**Input data**
--*--
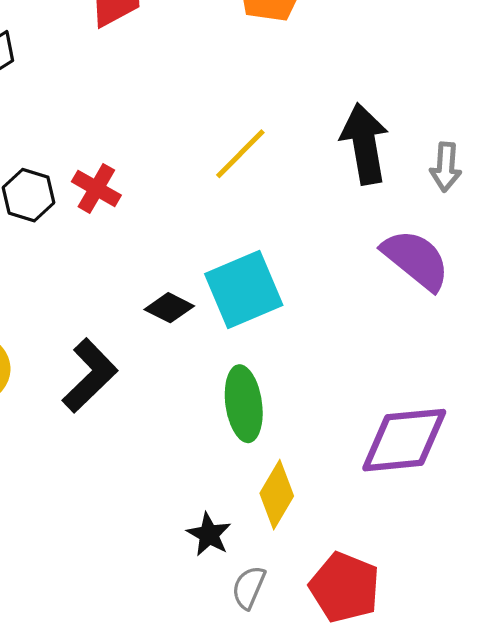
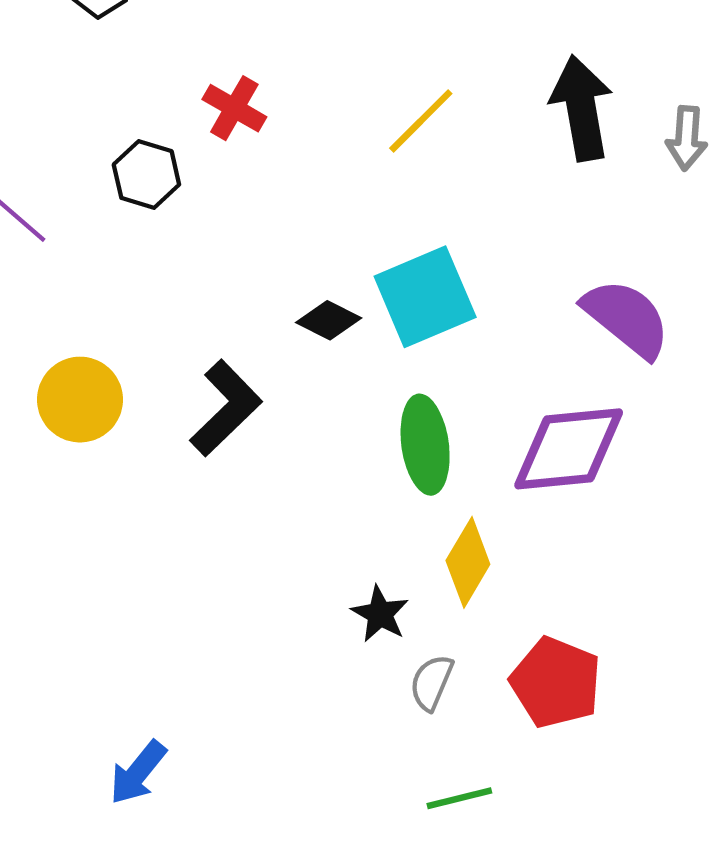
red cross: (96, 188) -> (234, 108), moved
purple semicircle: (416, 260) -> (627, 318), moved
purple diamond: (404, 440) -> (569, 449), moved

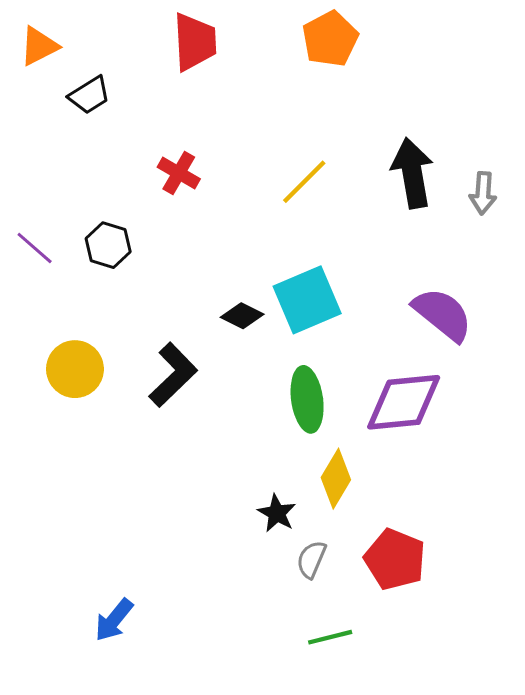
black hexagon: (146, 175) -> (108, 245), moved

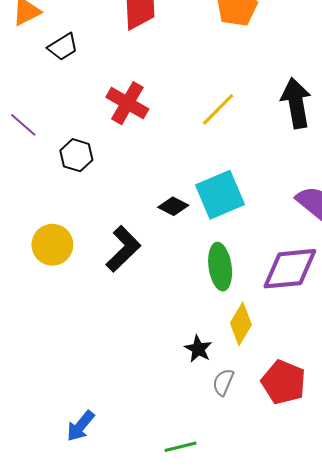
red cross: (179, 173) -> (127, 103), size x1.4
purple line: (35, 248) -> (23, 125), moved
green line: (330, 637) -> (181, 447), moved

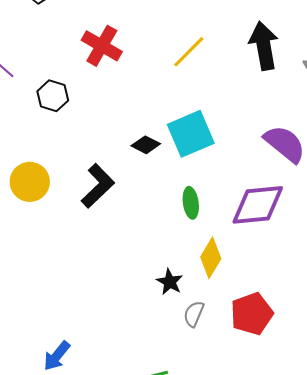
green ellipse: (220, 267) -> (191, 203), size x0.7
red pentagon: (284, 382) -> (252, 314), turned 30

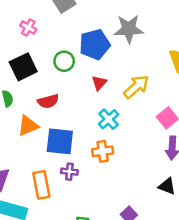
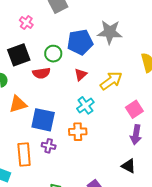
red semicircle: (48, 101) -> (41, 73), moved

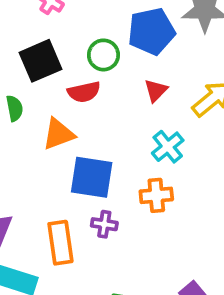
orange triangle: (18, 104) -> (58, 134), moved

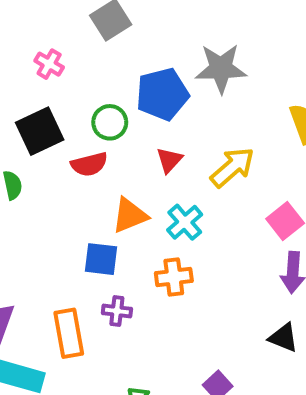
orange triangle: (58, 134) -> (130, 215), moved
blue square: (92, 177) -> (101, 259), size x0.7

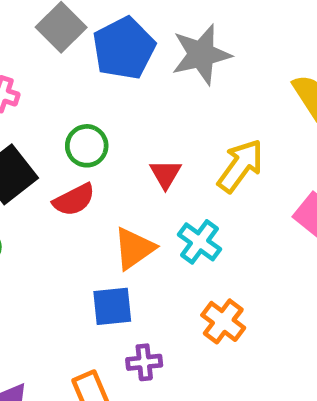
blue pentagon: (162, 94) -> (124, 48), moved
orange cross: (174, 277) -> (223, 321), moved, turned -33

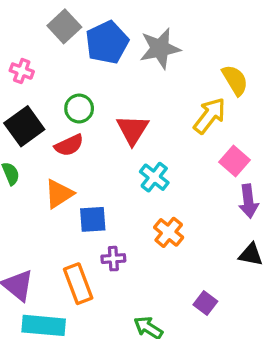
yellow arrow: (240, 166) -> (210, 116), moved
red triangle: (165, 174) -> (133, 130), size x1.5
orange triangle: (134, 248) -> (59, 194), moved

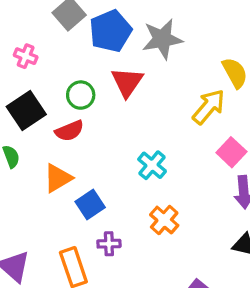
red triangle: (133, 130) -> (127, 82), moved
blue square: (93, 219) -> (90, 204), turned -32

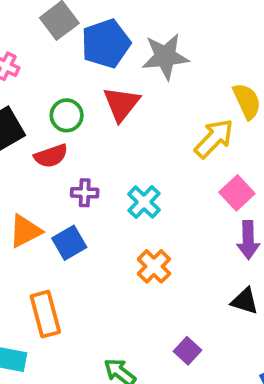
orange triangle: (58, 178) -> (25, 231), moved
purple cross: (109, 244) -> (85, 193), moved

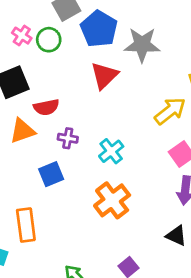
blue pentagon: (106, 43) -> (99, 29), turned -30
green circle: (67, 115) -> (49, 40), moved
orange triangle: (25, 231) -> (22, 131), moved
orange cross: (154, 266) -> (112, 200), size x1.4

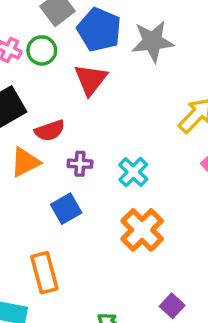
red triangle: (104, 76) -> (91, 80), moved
--*--
**Requirement**
Pictures are to be left out; the lines from the start of the records above through the line holding "red semicircle: (48, 101) -> (41, 73), moved" are to be returned exactly.

**Solution to this task**
red cross: (96, 188) -> (234, 108), moved
purple semicircle: (416, 260) -> (627, 318), moved
purple diamond: (404, 440) -> (569, 449), moved

black hexagon: (146, 175) -> (108, 245), moved

red cross: (179, 173) -> (127, 103), size x1.4
purple line: (35, 248) -> (23, 125), moved
green line: (330, 637) -> (181, 447), moved

green ellipse: (220, 267) -> (191, 203), size x0.7
red pentagon: (284, 382) -> (252, 314), turned 30

red semicircle: (48, 101) -> (41, 73), moved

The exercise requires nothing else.